# What you are asked to do:
Exact copies of the lines from the one with "none -> cyan brick E9:F9 level 2" through the last line of the entries, and no pictures, make up the answer.

# Input material:
---+---

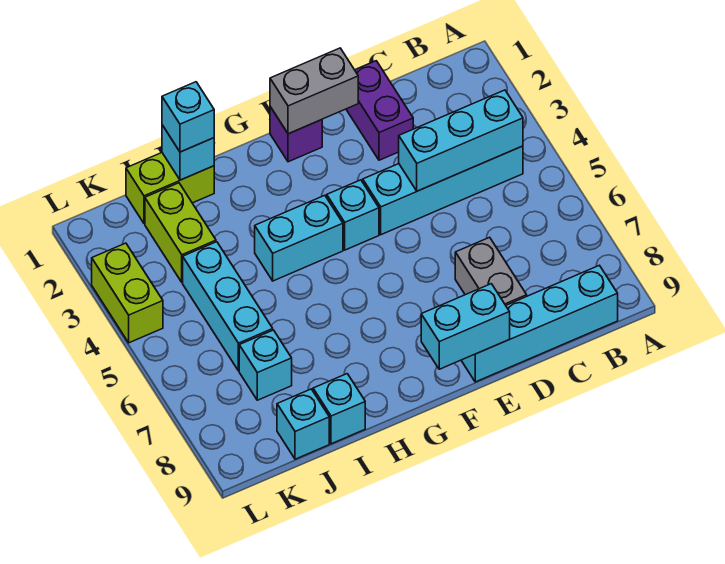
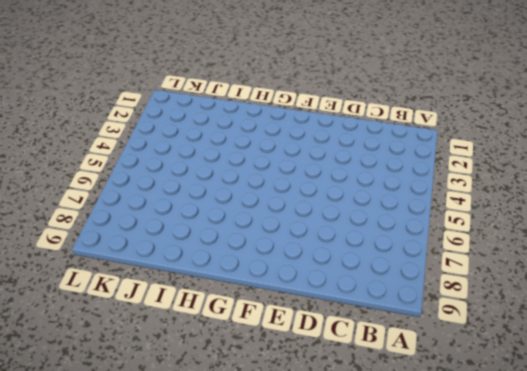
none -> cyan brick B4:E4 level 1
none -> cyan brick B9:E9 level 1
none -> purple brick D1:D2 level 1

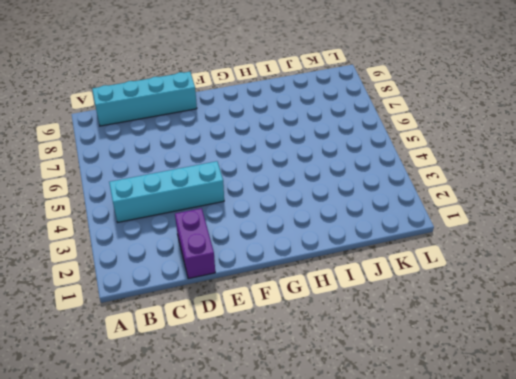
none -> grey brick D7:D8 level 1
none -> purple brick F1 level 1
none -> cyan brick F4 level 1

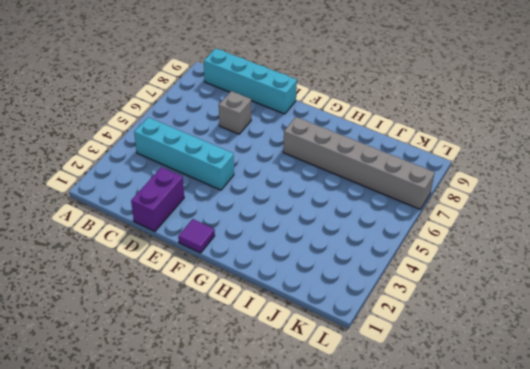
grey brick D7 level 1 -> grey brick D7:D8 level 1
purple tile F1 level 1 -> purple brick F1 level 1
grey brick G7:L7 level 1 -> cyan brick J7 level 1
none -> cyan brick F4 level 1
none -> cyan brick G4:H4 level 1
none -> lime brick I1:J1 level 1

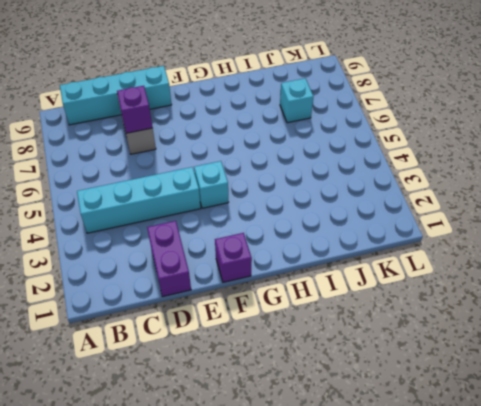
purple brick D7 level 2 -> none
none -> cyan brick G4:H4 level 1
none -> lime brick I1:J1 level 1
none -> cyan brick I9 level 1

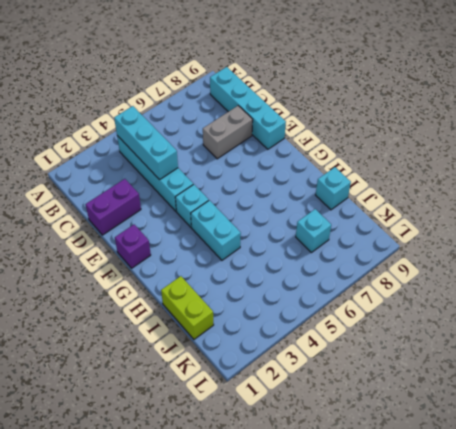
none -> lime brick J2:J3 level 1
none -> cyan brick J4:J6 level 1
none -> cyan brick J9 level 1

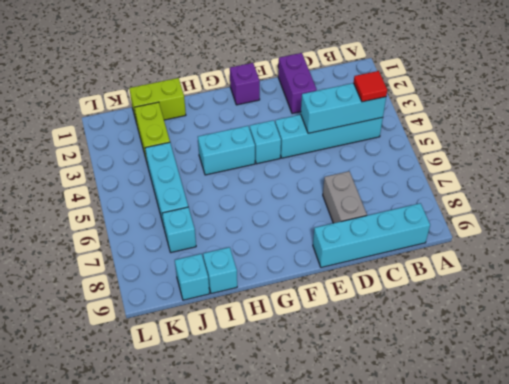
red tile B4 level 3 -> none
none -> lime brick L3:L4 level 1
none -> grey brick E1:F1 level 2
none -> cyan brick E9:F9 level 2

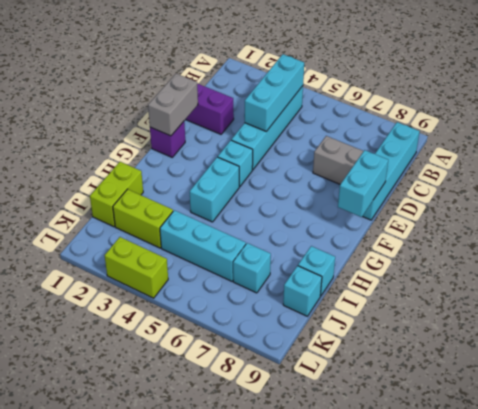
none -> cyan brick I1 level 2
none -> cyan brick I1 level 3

---+---

# Solution for this exercise:
none -> cyan brick E9:F9 level 2

none -> cyan brick I1 level 2
none -> cyan brick I1 level 3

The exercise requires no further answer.